TASK:
The line with "orange jar: 2 -> 0" starts the range, and the last line of the listing ends it. Retype that range exactly, without pictures.

PROVIDED DATA:
━━━━
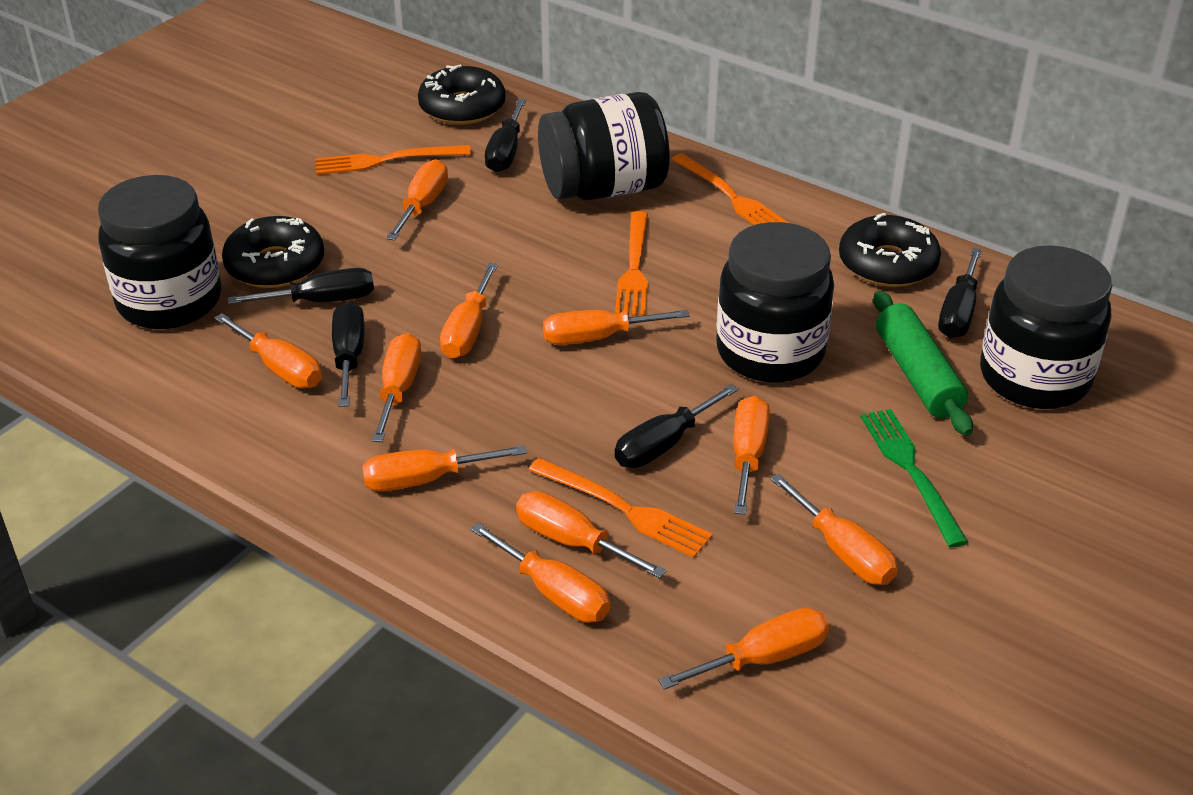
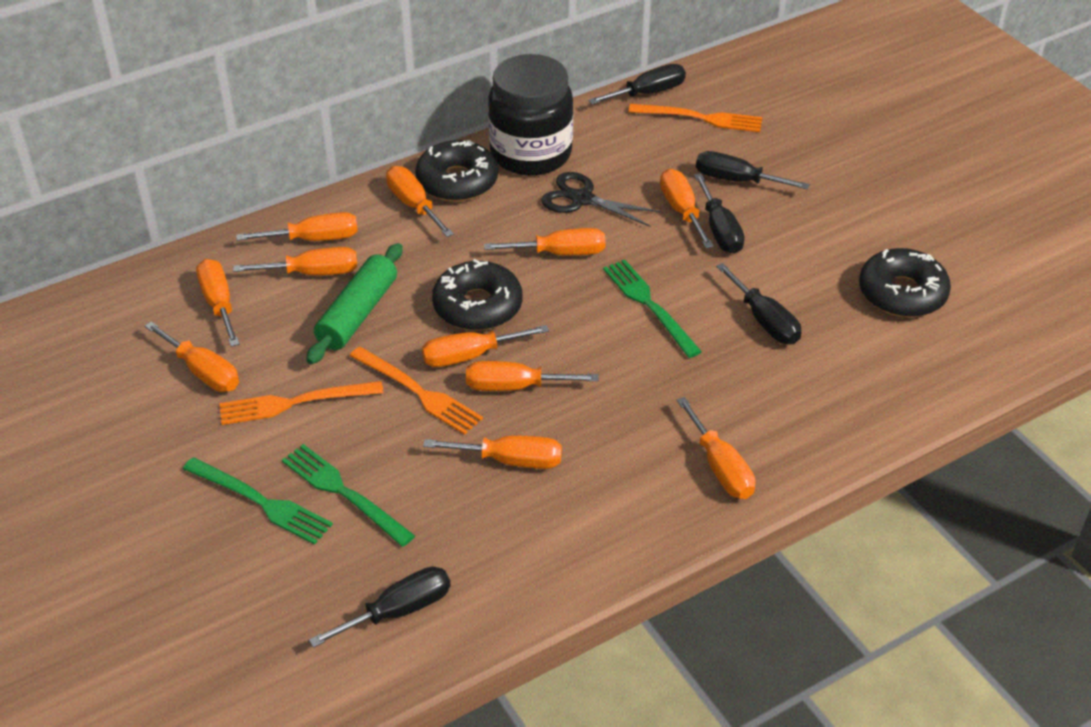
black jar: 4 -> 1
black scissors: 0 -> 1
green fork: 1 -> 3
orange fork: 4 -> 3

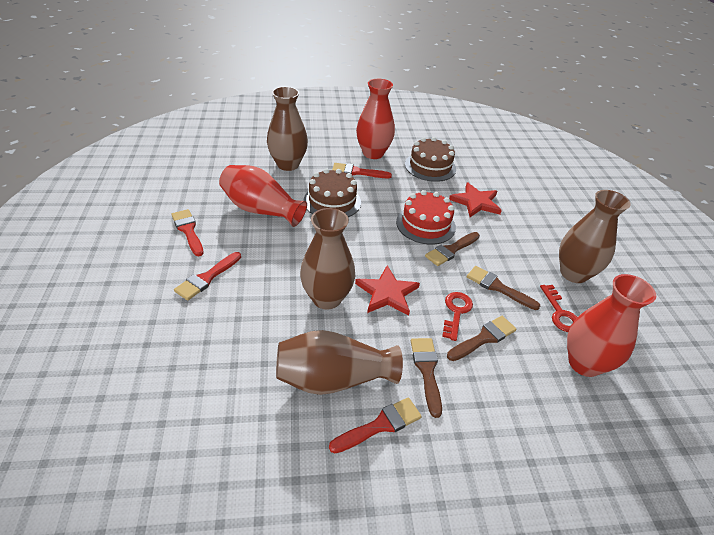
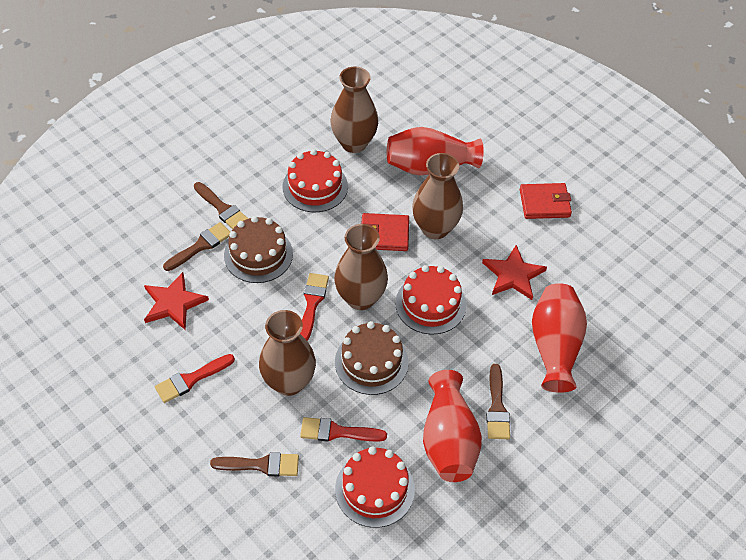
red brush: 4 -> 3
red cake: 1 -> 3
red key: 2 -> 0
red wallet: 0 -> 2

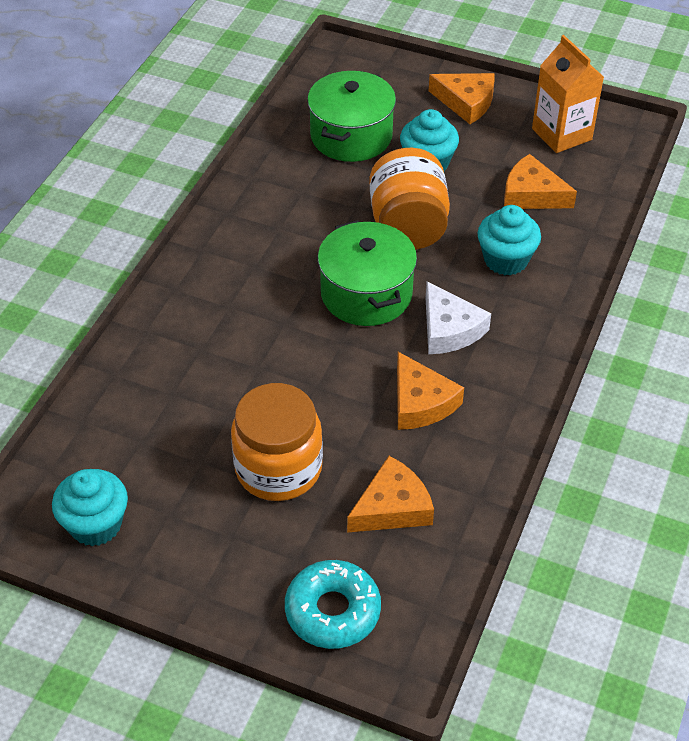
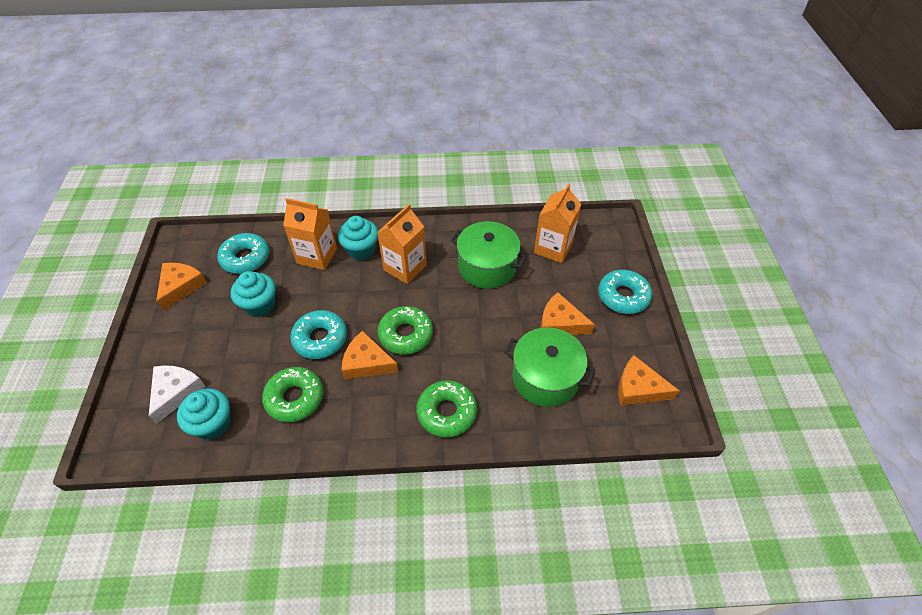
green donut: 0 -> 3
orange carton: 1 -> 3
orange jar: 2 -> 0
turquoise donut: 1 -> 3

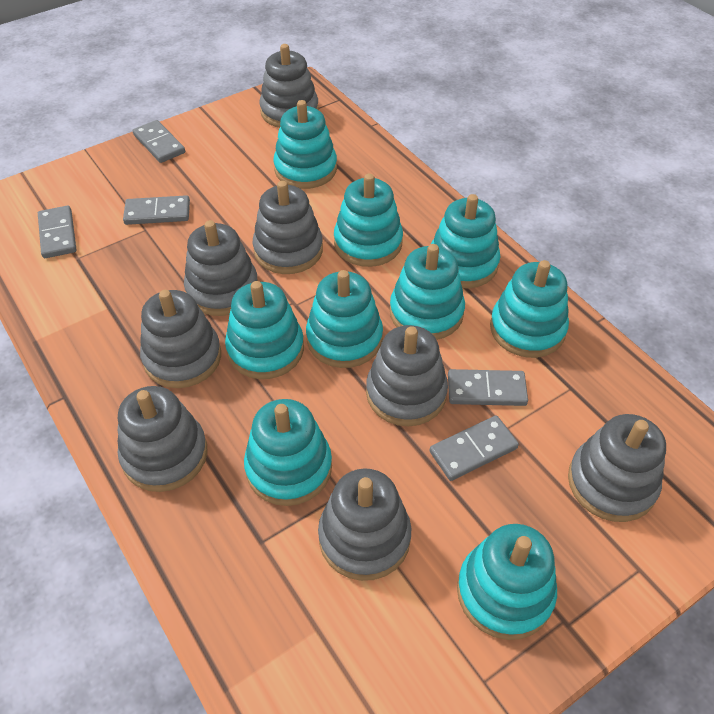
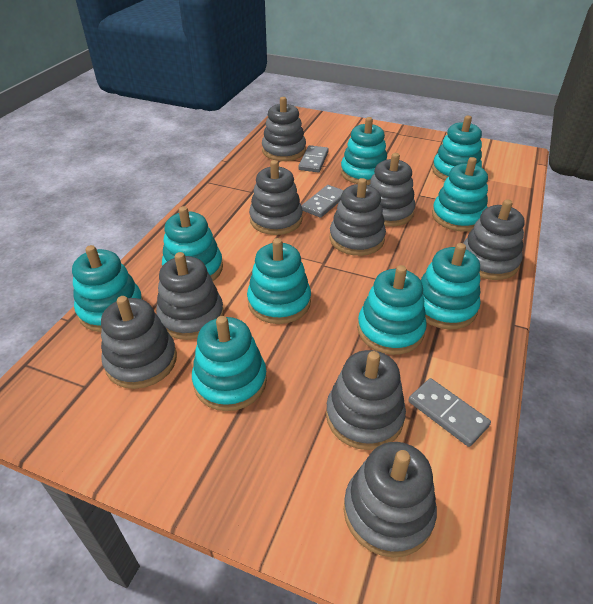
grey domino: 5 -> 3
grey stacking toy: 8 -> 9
━━━━
SOLUTION TO THE PROBLEM:
orange jar: 2 -> 0
turquoise donut: 1 -> 3

grey domino: 5 -> 3
grey stacking toy: 8 -> 9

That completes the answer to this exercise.